EXCERPTED DATA =>
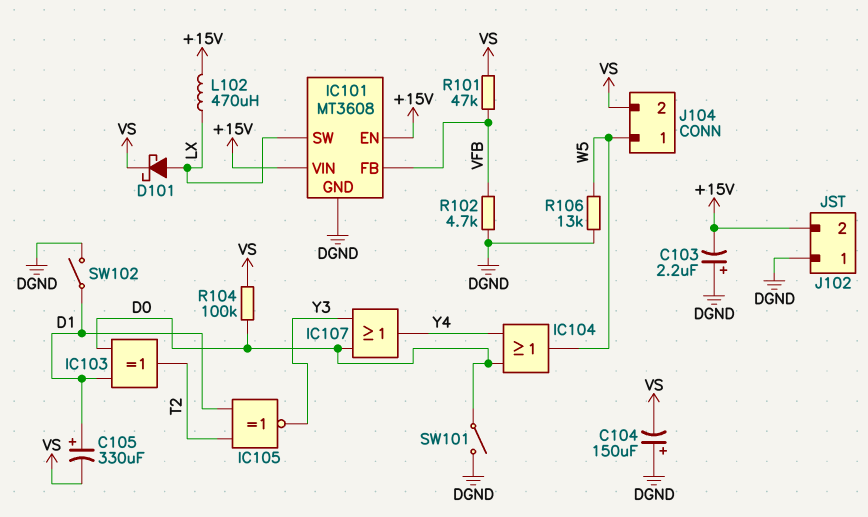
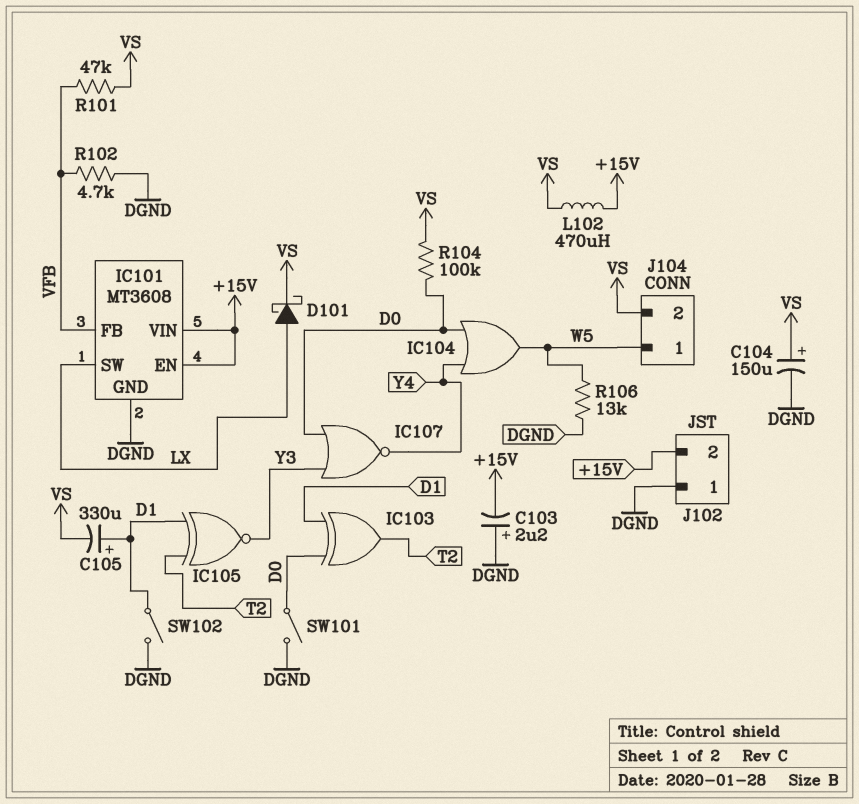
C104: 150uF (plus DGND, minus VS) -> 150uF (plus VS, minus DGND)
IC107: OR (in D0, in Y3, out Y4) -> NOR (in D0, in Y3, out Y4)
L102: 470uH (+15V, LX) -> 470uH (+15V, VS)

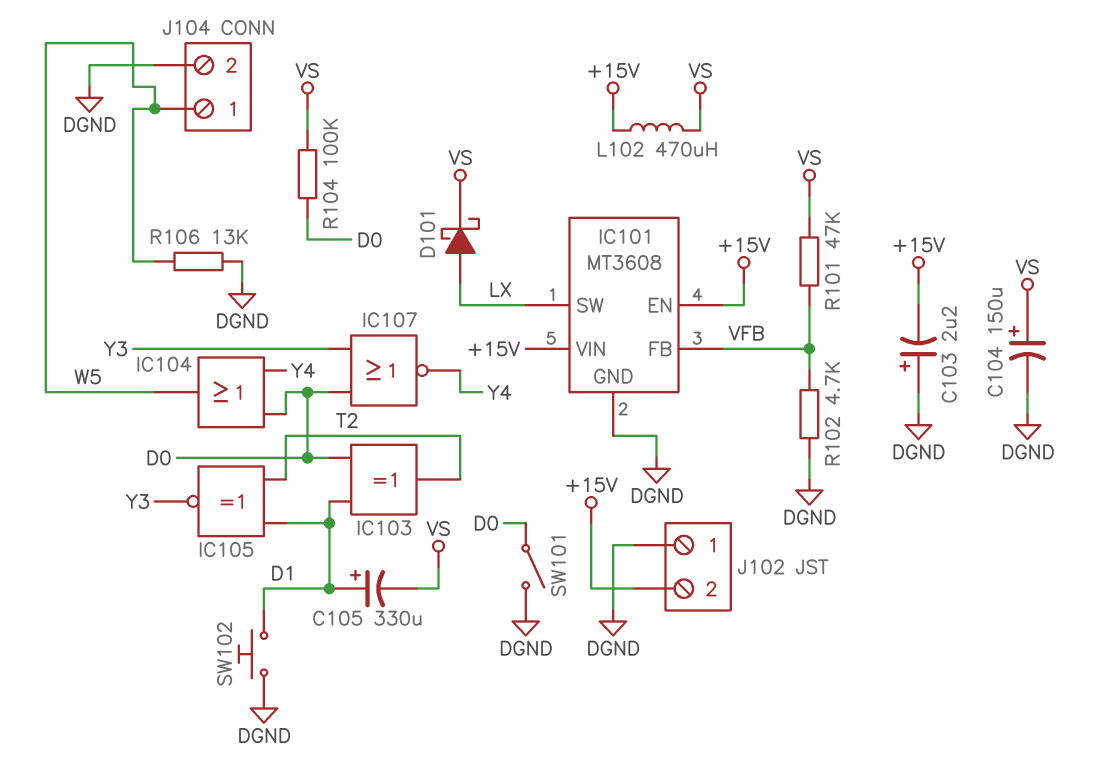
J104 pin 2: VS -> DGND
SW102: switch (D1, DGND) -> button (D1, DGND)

EXERCISE OBJECTIVE =>
Nothing but the lines from the one holding "J104 pin 2: VS -> DGND" through the end of the listing above should appear, each exactly as given.

RESULT =>
J104 pin 2: VS -> DGND
SW102: switch (D1, DGND) -> button (D1, DGND)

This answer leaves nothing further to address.